[Data for locating visible targets]
══════

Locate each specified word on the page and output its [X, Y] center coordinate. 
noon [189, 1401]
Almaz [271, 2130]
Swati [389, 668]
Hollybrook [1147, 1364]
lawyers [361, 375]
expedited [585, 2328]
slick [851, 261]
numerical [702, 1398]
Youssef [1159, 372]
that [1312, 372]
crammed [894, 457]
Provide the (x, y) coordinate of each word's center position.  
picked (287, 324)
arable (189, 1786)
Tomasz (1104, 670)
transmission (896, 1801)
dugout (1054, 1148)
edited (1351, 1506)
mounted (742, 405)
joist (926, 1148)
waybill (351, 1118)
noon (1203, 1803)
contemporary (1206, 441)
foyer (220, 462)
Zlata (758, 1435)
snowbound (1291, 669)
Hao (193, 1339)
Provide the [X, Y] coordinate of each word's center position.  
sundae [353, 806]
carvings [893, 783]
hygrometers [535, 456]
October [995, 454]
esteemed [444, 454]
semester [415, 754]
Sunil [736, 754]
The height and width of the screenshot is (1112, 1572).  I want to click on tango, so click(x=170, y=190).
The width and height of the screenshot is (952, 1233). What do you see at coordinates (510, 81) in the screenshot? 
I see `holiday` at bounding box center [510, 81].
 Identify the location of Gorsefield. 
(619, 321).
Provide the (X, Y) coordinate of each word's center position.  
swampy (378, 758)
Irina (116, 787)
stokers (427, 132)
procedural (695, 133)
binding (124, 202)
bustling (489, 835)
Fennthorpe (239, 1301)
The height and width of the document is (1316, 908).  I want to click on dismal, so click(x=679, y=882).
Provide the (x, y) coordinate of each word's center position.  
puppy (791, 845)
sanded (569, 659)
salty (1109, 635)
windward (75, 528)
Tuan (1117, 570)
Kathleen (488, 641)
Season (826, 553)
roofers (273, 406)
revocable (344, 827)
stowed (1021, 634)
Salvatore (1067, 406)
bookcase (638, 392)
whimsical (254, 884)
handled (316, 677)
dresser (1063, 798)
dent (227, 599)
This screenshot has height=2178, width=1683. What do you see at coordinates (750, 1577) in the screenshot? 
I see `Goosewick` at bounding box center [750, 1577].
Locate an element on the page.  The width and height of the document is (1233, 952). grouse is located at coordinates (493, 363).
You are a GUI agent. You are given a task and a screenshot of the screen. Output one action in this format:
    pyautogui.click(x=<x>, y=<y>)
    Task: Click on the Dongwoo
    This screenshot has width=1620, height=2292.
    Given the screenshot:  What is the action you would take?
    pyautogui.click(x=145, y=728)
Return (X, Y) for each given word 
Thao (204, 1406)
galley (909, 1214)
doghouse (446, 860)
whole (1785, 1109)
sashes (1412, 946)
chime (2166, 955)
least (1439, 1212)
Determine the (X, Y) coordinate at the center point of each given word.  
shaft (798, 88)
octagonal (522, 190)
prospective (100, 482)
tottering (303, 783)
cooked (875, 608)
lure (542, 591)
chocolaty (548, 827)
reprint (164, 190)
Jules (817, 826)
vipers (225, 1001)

══════

> [YOUR TASK] Please copy out every line of the entries above, word for word and unchanged.

> [FINAL RESULT]
Locate each specified word on the page and output its [X, Y] center coordinate. 
noon [189, 1401]
Almaz [271, 2130]
Swati [389, 668]
Hollybrook [1147, 1364]
lawyers [361, 375]
expedited [585, 2328]
slick [851, 261]
numerical [702, 1398]
Youssef [1159, 372]
that [1312, 372]
crammed [894, 457]
Provide the (x, y) coordinate of each word's center position.  
picked (287, 324)
arable (189, 1786)
Tomasz (1104, 670)
transmission (896, 1801)
dugout (1054, 1148)
edited (1351, 1506)
mounted (742, 405)
joist (926, 1148)
waybill (351, 1118)
noon (1203, 1803)
contemporary (1206, 441)
foyer (220, 462)
Zlata (758, 1435)
snowbound (1291, 669)
Hao (193, 1339)
Provide the [X, Y] coordinate of each word's center position.  
sundae [353, 806]
carvings [893, 783]
hygrometers [535, 456]
October [995, 454]
esteemed [444, 454]
semester [415, 754]
Sunil [736, 754]
The height and width of the screenshot is (1112, 1572).  I want to click on tango, so click(x=170, y=190).
The width and height of the screenshot is (952, 1233). What do you see at coordinates (510, 81) in the screenshot? 
I see `holiday` at bounding box center [510, 81].
 Identify the location of Gorsefield. 
(619, 321).
Provide the (X, Y) coordinate of each word's center position.  
swampy (378, 758)
Irina (116, 787)
stokers (427, 132)
procedural (695, 133)
binding (124, 202)
bustling (489, 835)
Fennthorpe (239, 1301)
The height and width of the document is (1316, 908).  I want to click on dismal, so click(x=679, y=882).
Provide the (x, y) coordinate of each word's center position.  
puppy (791, 845)
sanded (569, 659)
salty (1109, 635)
windward (75, 528)
Tuan (1117, 570)
Kathleen (488, 641)
Season (826, 553)
roofers (273, 406)
revocable (344, 827)
stowed (1021, 634)
Salvatore (1067, 406)
bookcase (638, 392)
whimsical (254, 884)
handled (316, 677)
dresser (1063, 798)
dent (227, 599)
This screenshot has height=2178, width=1683. What do you see at coordinates (750, 1577) in the screenshot? 
I see `Goosewick` at bounding box center [750, 1577].
Locate an element on the page.  The width and height of the document is (1233, 952). grouse is located at coordinates (493, 363).
You are a GUI agent. You are given a task and a screenshot of the screen. Output one action in this format:
    pyautogui.click(x=<x>, y=<y>)
    Task: Click on the Dongwoo
    This screenshot has width=1620, height=2292.
    Given the screenshot:  What is the action you would take?
    pyautogui.click(x=145, y=728)
Return (X, Y) for each given word 
Thao (204, 1406)
galley (909, 1214)
doghouse (446, 860)
whole (1785, 1109)
sashes (1412, 946)
chime (2166, 955)
least (1439, 1212)
Determine the (X, Y) coordinate at the center point of each given word.  
shaft (798, 88)
octagonal (522, 190)
prospective (100, 482)
tottering (303, 783)
cooked (875, 608)
lure (542, 591)
chocolaty (548, 827)
reprint (164, 190)
Jules (817, 826)
vipers (225, 1001)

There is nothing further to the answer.